Start of DATA TO PROCESS

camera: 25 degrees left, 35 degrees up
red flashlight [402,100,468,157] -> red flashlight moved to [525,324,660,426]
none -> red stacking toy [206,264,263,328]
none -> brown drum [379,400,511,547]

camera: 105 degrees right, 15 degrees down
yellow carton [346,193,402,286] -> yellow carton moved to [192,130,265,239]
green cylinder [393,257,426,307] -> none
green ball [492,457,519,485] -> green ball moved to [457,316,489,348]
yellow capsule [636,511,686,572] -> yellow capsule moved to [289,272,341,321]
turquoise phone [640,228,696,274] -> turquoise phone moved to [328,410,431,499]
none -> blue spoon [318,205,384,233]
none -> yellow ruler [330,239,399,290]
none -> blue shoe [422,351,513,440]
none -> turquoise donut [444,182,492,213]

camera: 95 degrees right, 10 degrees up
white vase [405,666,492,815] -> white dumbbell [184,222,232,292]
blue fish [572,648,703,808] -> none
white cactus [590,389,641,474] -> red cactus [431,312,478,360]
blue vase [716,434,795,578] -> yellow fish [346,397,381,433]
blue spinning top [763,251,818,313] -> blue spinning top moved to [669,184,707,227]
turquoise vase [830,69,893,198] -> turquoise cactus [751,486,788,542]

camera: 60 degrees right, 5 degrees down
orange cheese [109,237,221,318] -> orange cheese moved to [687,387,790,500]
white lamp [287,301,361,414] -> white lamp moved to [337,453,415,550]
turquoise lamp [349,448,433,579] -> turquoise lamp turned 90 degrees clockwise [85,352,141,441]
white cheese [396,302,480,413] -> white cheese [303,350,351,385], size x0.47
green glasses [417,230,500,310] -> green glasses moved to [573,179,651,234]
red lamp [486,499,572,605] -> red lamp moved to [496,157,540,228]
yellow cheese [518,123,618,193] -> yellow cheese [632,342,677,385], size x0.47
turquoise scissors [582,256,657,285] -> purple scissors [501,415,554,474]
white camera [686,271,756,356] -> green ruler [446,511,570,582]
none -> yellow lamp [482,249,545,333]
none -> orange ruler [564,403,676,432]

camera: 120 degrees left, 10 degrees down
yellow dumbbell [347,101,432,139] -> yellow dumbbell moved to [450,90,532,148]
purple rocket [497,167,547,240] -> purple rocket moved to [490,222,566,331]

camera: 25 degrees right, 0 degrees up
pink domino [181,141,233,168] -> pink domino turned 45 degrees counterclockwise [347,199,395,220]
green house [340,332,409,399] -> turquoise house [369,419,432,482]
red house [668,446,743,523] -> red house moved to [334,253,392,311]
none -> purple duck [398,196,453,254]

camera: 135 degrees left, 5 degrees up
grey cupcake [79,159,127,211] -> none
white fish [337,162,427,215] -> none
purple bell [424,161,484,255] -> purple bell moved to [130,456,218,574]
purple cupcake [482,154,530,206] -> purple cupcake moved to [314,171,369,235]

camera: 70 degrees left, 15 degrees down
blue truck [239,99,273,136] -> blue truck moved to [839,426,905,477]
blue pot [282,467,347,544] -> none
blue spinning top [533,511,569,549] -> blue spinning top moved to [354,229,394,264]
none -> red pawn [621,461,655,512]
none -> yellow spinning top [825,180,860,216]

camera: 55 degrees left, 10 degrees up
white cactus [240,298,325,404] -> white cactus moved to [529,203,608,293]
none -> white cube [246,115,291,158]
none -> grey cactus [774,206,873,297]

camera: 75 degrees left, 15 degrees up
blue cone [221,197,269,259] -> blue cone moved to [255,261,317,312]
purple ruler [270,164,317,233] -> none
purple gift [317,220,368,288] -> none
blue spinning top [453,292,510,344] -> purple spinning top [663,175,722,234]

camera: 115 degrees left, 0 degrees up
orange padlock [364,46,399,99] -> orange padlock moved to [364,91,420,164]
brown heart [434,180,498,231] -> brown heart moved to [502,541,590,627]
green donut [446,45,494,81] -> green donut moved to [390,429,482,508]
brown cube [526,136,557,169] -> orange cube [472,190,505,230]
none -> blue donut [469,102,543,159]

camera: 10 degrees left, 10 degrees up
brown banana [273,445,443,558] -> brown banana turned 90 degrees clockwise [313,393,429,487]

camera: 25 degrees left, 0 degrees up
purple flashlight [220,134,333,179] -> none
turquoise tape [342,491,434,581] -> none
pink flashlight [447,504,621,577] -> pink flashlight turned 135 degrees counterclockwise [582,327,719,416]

End of DATA TO PROCESS

### EXERCISE INSTRUCTIONS
Copy every line of the records above, starting with the first, up to and including the line containing "orange cheese [109,237,221,318]".

### RESULT OF THIS TASK
camera: 25 degrees left, 35 degrees up
red flashlight [402,100,468,157] -> red flashlight moved to [525,324,660,426]
none -> red stacking toy [206,264,263,328]
none -> brown drum [379,400,511,547]

camera: 105 degrees right, 15 degrees down
yellow carton [346,193,402,286] -> yellow carton moved to [192,130,265,239]
green cylinder [393,257,426,307] -> none
green ball [492,457,519,485] -> green ball moved to [457,316,489,348]
yellow capsule [636,511,686,572] -> yellow capsule moved to [289,272,341,321]
turquoise phone [640,228,696,274] -> turquoise phone moved to [328,410,431,499]
none -> blue spoon [318,205,384,233]
none -> yellow ruler [330,239,399,290]
none -> blue shoe [422,351,513,440]
none -> turquoise donut [444,182,492,213]

camera: 95 degrees right, 10 degrees up
white vase [405,666,492,815] -> white dumbbell [184,222,232,292]
blue fish [572,648,703,808] -> none
white cactus [590,389,641,474] -> red cactus [431,312,478,360]
blue vase [716,434,795,578] -> yellow fish [346,397,381,433]
blue spinning top [763,251,818,313] -> blue spinning top moved to [669,184,707,227]
turquoise vase [830,69,893,198] -> turquoise cactus [751,486,788,542]

camera: 60 degrees right, 5 degrees down
orange cheese [109,237,221,318] -> orange cheese moved to [687,387,790,500]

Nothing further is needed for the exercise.